** Opening DATASET EXCERPTS block **

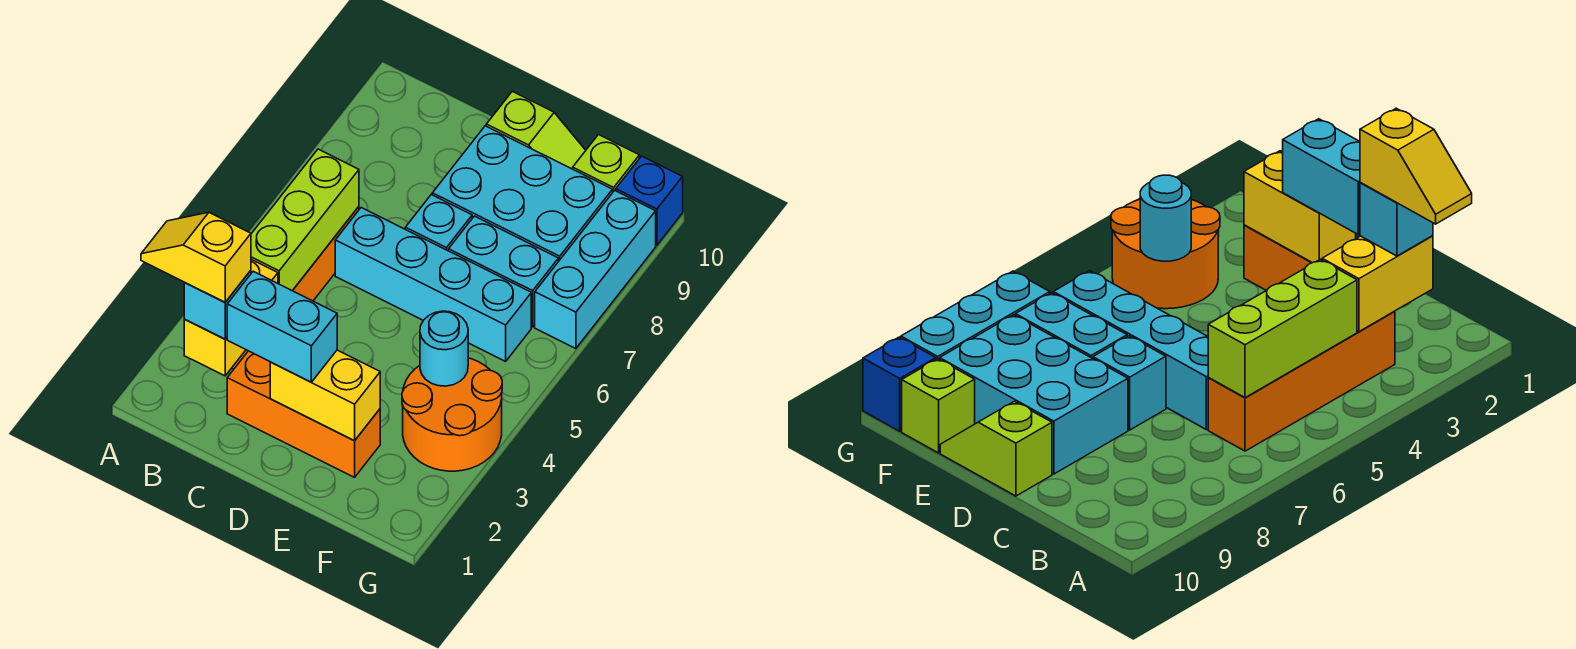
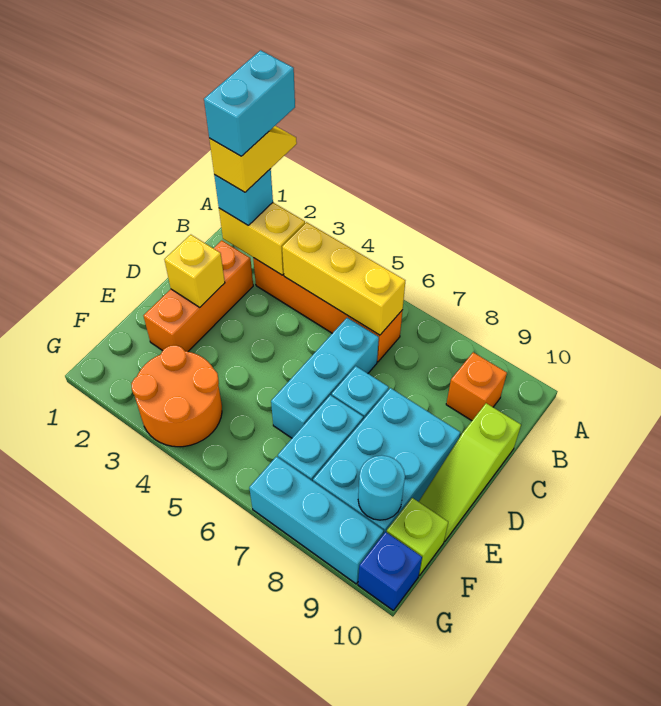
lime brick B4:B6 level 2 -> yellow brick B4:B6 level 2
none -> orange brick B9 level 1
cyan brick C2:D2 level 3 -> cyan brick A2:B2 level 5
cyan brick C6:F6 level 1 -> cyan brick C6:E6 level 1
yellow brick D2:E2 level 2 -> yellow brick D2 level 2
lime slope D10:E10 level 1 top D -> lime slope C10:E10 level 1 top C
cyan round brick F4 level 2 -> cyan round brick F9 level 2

** Closing DATASET EXCERPTS block **

◆ AIM OF THE EXERCISE
Here the job is to print all the entries above exactly, minus the images.

◆ RESPONSE BELOW
lime brick B4:B6 level 2 -> yellow brick B4:B6 level 2
none -> orange brick B9 level 1
cyan brick C2:D2 level 3 -> cyan brick A2:B2 level 5
cyan brick C6:F6 level 1 -> cyan brick C6:E6 level 1
yellow brick D2:E2 level 2 -> yellow brick D2 level 2
lime slope D10:E10 level 1 top D -> lime slope C10:E10 level 1 top C
cyan round brick F4 level 2 -> cyan round brick F9 level 2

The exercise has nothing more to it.